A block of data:
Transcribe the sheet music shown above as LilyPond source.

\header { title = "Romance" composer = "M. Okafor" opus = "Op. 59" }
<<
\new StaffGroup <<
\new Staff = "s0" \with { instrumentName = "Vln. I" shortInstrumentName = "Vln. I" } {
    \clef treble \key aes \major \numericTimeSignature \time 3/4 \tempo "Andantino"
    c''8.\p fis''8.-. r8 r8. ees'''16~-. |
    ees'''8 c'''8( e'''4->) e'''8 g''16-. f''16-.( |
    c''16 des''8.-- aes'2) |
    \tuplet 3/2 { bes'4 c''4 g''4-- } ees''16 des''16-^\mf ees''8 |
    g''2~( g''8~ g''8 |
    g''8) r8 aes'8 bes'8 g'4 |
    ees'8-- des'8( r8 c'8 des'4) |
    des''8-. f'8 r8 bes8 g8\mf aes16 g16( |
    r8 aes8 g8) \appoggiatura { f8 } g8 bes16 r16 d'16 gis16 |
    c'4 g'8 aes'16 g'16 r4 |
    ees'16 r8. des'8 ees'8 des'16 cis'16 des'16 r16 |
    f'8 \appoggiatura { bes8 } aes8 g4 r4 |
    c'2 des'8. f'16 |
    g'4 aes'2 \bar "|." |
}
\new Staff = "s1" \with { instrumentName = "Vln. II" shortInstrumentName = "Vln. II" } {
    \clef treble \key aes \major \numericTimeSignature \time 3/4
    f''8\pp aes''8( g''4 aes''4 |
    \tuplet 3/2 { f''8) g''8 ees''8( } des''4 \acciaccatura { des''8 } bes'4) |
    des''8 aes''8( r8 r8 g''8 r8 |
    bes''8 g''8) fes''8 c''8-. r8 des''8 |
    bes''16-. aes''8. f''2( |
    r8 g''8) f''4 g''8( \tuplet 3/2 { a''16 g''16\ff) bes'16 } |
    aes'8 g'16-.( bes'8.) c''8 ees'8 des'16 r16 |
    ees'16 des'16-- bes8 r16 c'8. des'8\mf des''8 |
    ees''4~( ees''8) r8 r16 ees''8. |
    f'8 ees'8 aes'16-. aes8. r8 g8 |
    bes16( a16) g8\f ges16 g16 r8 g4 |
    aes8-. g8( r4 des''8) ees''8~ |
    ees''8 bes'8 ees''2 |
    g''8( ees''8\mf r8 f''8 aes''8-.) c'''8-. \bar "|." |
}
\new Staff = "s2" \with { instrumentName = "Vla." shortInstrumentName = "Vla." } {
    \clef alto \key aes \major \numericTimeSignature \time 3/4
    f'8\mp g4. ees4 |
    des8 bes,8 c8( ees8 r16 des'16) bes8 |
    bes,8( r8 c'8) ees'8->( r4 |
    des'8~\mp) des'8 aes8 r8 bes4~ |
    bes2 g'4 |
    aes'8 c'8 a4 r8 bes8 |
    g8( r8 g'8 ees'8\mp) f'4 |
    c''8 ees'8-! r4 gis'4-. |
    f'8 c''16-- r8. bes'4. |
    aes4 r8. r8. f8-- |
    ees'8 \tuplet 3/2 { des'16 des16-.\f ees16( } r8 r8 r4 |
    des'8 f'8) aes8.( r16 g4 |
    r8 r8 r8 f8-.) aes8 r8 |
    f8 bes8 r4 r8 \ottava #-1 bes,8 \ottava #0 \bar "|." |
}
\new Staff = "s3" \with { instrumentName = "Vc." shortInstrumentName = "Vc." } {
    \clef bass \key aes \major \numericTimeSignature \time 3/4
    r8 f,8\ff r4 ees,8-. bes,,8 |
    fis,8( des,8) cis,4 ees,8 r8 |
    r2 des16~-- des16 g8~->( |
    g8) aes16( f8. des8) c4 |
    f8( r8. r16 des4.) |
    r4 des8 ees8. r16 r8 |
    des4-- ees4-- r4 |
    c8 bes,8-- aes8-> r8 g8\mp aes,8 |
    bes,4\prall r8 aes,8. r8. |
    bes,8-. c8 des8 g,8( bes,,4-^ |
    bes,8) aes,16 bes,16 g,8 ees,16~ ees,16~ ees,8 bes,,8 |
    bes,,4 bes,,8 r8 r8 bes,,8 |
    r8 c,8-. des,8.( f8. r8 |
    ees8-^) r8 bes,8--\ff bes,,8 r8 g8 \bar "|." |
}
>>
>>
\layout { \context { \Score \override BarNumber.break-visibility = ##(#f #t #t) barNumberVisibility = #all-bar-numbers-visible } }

◆ **Written exercise**
Return each line from the records above that includes the string "with", treating uppercase and lowercase letters as distinct.

◆ **Output of the task**
\new Staff = "s0" \with { instrumentName = "Vln. I" shortInstrumentName = "Vln. I" } {
\new Staff = "s1" \with { instrumentName = "Vln. II" shortInstrumentName = "Vln. II" } {
\new Staff = "s2" \with { instrumentName = "Vla." shortInstrumentName = "Vla." } {
\new Staff = "s3" \with { instrumentName = "Vc." shortInstrumentName = "Vc." } {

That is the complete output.